§ **Your task**
The reply must reproduce each line below exactly.

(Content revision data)
:::::

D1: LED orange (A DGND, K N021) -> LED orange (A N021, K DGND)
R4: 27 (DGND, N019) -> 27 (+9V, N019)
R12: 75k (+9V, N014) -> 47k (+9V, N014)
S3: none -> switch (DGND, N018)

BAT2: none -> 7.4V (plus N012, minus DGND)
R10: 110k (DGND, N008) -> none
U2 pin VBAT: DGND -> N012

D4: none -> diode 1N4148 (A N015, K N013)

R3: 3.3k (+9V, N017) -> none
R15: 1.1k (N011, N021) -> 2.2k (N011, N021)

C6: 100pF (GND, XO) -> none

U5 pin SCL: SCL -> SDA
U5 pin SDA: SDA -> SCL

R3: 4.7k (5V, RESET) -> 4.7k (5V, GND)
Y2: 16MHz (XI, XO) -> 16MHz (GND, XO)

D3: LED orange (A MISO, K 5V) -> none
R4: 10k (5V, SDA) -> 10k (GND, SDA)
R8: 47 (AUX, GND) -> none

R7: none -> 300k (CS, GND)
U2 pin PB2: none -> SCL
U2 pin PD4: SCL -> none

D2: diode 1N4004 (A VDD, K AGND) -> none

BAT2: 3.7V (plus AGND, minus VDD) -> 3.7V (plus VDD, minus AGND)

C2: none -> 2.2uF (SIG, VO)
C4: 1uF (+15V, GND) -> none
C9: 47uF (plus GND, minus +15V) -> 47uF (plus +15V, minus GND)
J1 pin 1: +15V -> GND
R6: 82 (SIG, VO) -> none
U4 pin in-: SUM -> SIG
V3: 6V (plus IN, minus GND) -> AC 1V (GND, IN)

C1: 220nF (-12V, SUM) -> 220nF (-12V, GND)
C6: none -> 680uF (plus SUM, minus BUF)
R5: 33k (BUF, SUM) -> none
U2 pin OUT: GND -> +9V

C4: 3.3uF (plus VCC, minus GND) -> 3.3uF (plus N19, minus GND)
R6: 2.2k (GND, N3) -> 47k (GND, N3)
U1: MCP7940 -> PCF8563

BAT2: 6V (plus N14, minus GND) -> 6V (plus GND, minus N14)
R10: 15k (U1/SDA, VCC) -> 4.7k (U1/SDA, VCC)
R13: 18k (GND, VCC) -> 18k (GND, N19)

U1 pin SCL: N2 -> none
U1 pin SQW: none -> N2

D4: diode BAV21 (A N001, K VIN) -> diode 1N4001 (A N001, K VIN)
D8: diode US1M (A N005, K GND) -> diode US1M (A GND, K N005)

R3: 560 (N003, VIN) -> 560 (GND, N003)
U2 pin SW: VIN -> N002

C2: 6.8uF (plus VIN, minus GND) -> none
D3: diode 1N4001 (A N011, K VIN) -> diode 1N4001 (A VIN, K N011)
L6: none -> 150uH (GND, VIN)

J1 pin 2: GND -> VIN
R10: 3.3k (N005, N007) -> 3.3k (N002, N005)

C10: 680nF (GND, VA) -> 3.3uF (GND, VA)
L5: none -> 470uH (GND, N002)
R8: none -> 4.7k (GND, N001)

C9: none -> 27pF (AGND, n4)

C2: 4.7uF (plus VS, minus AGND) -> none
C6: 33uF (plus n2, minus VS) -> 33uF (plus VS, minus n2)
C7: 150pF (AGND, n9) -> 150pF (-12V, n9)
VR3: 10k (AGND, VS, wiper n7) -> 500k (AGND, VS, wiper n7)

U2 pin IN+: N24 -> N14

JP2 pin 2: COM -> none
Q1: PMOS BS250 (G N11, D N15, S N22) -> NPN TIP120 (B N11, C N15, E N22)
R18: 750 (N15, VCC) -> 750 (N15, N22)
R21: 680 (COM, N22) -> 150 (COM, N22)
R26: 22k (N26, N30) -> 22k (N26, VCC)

:::::

§ **Response to this task**
D1: LED orange (A DGND, K N021) -> LED orange (A N021, K DGND)
R4: 27 (DGND, N019) -> 27 (+9V, N019)
R12: 75k (+9V, N014) -> 47k (+9V, N014)
S3: none -> switch (DGND, N018)

BAT2: none -> 7.4V (plus N012, minus DGND)
R10: 110k (DGND, N008) -> none
U2 pin VBAT: DGND -> N012

D4: none -> diode 1N4148 (A N015, K N013)

R3: 3.3k (+9V, N017) -> none
R15: 1.1k (N011, N021) -> 2.2k (N011, N021)

C6: 100pF (GND, XO) -> none

U5 pin SCL: SCL -> SDA
U5 pin SDA: SDA -> SCL

R3: 4.7k (5V, RESET) -> 4.7k (5V, GND)
Y2: 16MHz (XI, XO) -> 16MHz (GND, XO)

D3: LED orange (A MISO, K 5V) -> none
R4: 10k (5V, SDA) -> 10k (GND, SDA)
R8: 47 (AUX, GND) -> none

R7: none -> 300k (CS, GND)
U2 pin PB2: none -> SCL
U2 pin PD4: SCL -> none

D2: diode 1N4004 (A VDD, K AGND) -> none

BAT2: 3.7V (plus AGND, minus VDD) -> 3.7V (plus VDD, minus AGND)

C2: none -> 2.2uF (SIG, VO)
C4: 1uF (+15V, GND) -> none
C9: 47uF (plus GND, minus +15V) -> 47uF (plus +15V, minus GND)
J1 pin 1: +15V -> GND
R6: 82 (SIG, VO) -> none
U4 pin in-: SUM -> SIG
V3: 6V (plus IN, minus GND) -> AC 1V (GND, IN)

C1: 220nF (-12V, SUM) -> 220nF (-12V, GND)
C6: none -> 680uF (plus SUM, minus BUF)
R5: 33k (BUF, SUM) -> none
U2 pin OUT: GND -> +9V

C4: 3.3uF (plus VCC, minus GND) -> 3.3uF (plus N19, minus GND)
R6: 2.2k (GND, N3) -> 47k (GND, N3)
U1: MCP7940 -> PCF8563

BAT2: 6V (plus N14, minus GND) -> 6V (plus GND, minus N14)
R10: 15k (U1/SDA, VCC) -> 4.7k (U1/SDA, VCC)
R13: 18k (GND, VCC) -> 18k (GND, N19)

U1 pin SCL: N2 -> none
U1 pin SQW: none -> N2

D4: diode BAV21 (A N001, K VIN) -> diode 1N4001 (A N001, K VIN)
D8: diode US1M (A N005, K GND) -> diode US1M (A GND, K N005)

R3: 560 (N003, VIN) -> 560 (GND, N003)
U2 pin SW: VIN -> N002

C2: 6.8uF (plus VIN, minus GND) -> none
D3: diode 1N4001 (A N011, K VIN) -> diode 1N4001 (A VIN, K N011)
L6: none -> 150uH (GND, VIN)

J1 pin 2: GND -> VIN
R10: 3.3k (N005, N007) -> 3.3k (N002, N005)

C10: 680nF (GND, VA) -> 3.3uF (GND, VA)
L5: none -> 470uH (GND, N002)
R8: none -> 4.7k (GND, N001)

C9: none -> 27pF (AGND, n4)

C2: 4.7uF (plus VS, minus AGND) -> none
C6: 33uF (plus n2, minus VS) -> 33uF (plus VS, minus n2)
C7: 150pF (AGND, n9) -> 150pF (-12V, n9)
VR3: 10k (AGND, VS, wiper n7) -> 500k (AGND, VS, wiper n7)

U2 pin IN+: N24 -> N14

JP2 pin 2: COM -> none
Q1: PMOS BS250 (G N11, D N15, S N22) -> NPN TIP120 (B N11, C N15, E N22)
R18: 750 (N15, VCC) -> 750 (N15, N22)
R21: 680 (COM, N22) -> 150 (COM, N22)
R26: 22k (N26, N30) -> 22k (N26, VCC)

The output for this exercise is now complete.